■ What you have to do ■
How do the records below read from their first line through the line containing "beignet (blanc) 329"? Write those lines out exactly.

■ Supplied material ■

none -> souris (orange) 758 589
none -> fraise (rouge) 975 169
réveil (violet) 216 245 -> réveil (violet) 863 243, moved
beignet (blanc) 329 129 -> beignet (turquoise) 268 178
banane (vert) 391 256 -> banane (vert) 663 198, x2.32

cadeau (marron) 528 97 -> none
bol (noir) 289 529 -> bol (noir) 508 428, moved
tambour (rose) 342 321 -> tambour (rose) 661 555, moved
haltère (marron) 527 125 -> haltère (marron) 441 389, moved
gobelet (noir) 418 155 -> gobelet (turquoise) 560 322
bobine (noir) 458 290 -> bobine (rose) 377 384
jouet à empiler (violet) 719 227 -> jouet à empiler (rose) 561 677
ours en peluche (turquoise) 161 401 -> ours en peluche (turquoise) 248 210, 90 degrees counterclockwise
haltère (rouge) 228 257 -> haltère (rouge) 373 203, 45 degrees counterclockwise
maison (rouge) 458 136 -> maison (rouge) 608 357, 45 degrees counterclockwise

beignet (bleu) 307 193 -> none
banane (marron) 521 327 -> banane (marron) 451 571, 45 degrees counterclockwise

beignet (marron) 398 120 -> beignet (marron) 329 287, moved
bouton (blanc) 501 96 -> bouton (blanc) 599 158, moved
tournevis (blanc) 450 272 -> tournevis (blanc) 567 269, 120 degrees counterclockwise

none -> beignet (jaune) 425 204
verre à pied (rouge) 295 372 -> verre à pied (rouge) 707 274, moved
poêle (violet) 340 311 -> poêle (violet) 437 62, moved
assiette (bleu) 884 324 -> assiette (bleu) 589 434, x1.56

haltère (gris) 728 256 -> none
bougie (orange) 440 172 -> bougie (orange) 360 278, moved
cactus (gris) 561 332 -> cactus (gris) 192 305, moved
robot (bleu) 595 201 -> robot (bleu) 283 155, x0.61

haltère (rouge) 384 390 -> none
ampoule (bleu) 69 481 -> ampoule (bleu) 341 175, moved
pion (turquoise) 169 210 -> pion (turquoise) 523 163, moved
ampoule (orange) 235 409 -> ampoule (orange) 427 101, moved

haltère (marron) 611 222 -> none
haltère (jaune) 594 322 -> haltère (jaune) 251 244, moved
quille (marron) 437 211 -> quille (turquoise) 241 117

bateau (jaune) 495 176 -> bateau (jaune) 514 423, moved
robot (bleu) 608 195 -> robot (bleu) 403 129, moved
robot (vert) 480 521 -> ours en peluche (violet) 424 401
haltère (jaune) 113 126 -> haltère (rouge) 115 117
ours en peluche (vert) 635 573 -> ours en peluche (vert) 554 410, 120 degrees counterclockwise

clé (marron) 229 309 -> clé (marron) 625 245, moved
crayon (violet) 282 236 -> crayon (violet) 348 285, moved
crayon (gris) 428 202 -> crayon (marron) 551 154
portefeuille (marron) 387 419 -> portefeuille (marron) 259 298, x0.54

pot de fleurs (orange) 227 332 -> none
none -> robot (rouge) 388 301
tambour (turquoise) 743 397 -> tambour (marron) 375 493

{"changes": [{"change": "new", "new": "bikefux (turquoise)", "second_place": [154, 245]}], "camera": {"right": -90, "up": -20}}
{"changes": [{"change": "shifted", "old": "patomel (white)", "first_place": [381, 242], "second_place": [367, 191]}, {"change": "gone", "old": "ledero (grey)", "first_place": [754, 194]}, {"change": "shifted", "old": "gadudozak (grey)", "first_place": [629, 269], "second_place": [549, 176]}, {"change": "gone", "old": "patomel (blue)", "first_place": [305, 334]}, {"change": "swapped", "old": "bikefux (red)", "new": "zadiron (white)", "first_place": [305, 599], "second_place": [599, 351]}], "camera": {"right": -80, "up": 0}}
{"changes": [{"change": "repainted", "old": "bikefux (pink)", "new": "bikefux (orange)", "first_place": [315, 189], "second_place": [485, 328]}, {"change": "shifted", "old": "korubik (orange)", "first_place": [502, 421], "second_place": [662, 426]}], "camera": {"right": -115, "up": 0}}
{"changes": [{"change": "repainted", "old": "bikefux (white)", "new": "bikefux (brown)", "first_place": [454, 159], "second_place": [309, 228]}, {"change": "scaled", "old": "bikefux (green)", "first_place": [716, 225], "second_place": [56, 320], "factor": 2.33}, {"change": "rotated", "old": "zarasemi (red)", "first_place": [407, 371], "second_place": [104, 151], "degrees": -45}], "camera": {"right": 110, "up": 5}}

■ Answer area ■
none -> souris (orange) 758 589
none -> fraise (rouge) 975 169
réveil (violet) 216 245 -> réveil (violet) 863 243, moved
beignet (blanc) 329 129 -> beignet (turquoise) 268 178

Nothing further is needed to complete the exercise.